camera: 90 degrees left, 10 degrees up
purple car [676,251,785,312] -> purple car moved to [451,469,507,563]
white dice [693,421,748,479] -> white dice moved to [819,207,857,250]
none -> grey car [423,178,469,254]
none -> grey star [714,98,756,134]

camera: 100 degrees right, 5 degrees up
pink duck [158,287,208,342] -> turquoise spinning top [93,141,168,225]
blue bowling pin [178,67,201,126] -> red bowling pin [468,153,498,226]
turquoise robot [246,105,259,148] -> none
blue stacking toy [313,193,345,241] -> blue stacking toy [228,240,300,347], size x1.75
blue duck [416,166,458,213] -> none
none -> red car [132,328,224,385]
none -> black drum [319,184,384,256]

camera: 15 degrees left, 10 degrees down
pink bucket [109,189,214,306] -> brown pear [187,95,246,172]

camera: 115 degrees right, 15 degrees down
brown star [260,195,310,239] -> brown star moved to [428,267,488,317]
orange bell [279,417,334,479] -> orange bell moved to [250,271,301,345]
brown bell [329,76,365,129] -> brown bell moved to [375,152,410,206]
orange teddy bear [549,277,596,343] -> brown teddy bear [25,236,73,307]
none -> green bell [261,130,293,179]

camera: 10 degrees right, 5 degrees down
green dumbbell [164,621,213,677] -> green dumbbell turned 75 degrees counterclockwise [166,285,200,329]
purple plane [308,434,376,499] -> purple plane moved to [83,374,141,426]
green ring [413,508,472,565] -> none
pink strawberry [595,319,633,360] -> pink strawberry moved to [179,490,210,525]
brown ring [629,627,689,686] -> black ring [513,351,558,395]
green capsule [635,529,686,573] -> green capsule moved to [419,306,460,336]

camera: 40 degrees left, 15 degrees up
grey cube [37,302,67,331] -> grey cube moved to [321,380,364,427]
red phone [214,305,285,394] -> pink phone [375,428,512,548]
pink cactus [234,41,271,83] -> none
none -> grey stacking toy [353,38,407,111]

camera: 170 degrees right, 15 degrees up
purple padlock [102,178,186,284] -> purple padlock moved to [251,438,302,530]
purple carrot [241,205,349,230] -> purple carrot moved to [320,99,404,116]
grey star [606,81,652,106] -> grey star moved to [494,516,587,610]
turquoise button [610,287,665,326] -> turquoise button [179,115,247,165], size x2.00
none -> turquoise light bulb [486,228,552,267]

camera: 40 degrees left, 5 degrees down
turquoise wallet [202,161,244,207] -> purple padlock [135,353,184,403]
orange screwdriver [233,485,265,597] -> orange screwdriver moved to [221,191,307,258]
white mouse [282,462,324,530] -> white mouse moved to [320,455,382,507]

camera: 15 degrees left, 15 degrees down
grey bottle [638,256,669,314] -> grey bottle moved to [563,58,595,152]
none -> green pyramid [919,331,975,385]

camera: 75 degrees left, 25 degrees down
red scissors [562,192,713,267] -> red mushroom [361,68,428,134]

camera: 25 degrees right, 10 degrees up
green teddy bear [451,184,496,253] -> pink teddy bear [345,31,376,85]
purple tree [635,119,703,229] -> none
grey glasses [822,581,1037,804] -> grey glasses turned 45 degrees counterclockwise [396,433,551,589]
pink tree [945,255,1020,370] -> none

**Exercise description:** Generate a verbatim printout of all the entries.

**Solved problem:**
camera: 90 degrees left, 10 degrees up
purple car [676,251,785,312] -> purple car moved to [451,469,507,563]
white dice [693,421,748,479] -> white dice moved to [819,207,857,250]
none -> grey car [423,178,469,254]
none -> grey star [714,98,756,134]

camera: 100 degrees right, 5 degrees up
pink duck [158,287,208,342] -> turquoise spinning top [93,141,168,225]
blue bowling pin [178,67,201,126] -> red bowling pin [468,153,498,226]
turquoise robot [246,105,259,148] -> none
blue stacking toy [313,193,345,241] -> blue stacking toy [228,240,300,347], size x1.75
blue duck [416,166,458,213] -> none
none -> red car [132,328,224,385]
none -> black drum [319,184,384,256]

camera: 15 degrees left, 10 degrees down
pink bucket [109,189,214,306] -> brown pear [187,95,246,172]

camera: 115 degrees right, 15 degrees down
brown star [260,195,310,239] -> brown star moved to [428,267,488,317]
orange bell [279,417,334,479] -> orange bell moved to [250,271,301,345]
brown bell [329,76,365,129] -> brown bell moved to [375,152,410,206]
orange teddy bear [549,277,596,343] -> brown teddy bear [25,236,73,307]
none -> green bell [261,130,293,179]

camera: 10 degrees right, 5 degrees down
green dumbbell [164,621,213,677] -> green dumbbell turned 75 degrees counterclockwise [166,285,200,329]
purple plane [308,434,376,499] -> purple plane moved to [83,374,141,426]
green ring [413,508,472,565] -> none
pink strawberry [595,319,633,360] -> pink strawberry moved to [179,490,210,525]
brown ring [629,627,689,686] -> black ring [513,351,558,395]
green capsule [635,529,686,573] -> green capsule moved to [419,306,460,336]

camera: 40 degrees left, 15 degrees up
grey cube [37,302,67,331] -> grey cube moved to [321,380,364,427]
red phone [214,305,285,394] -> pink phone [375,428,512,548]
pink cactus [234,41,271,83] -> none
none -> grey stacking toy [353,38,407,111]

camera: 170 degrees right, 15 degrees up
purple padlock [102,178,186,284] -> purple padlock moved to [251,438,302,530]
purple carrot [241,205,349,230] -> purple carrot moved to [320,99,404,116]
grey star [606,81,652,106] -> grey star moved to [494,516,587,610]
turquoise button [610,287,665,326] -> turquoise button [179,115,247,165], size x2.00
none -> turquoise light bulb [486,228,552,267]

camera: 40 degrees left, 5 degrees down
turquoise wallet [202,161,244,207] -> purple padlock [135,353,184,403]
orange screwdriver [233,485,265,597] -> orange screwdriver moved to [221,191,307,258]
white mouse [282,462,324,530] -> white mouse moved to [320,455,382,507]

camera: 15 degrees left, 15 degrees down
grey bottle [638,256,669,314] -> grey bottle moved to [563,58,595,152]
none -> green pyramid [919,331,975,385]

camera: 75 degrees left, 25 degrees down
red scissors [562,192,713,267] -> red mushroom [361,68,428,134]

camera: 25 degrees right, 10 degrees up
green teddy bear [451,184,496,253] -> pink teddy bear [345,31,376,85]
purple tree [635,119,703,229] -> none
grey glasses [822,581,1037,804] -> grey glasses turned 45 degrees counterclockwise [396,433,551,589]
pink tree [945,255,1020,370] -> none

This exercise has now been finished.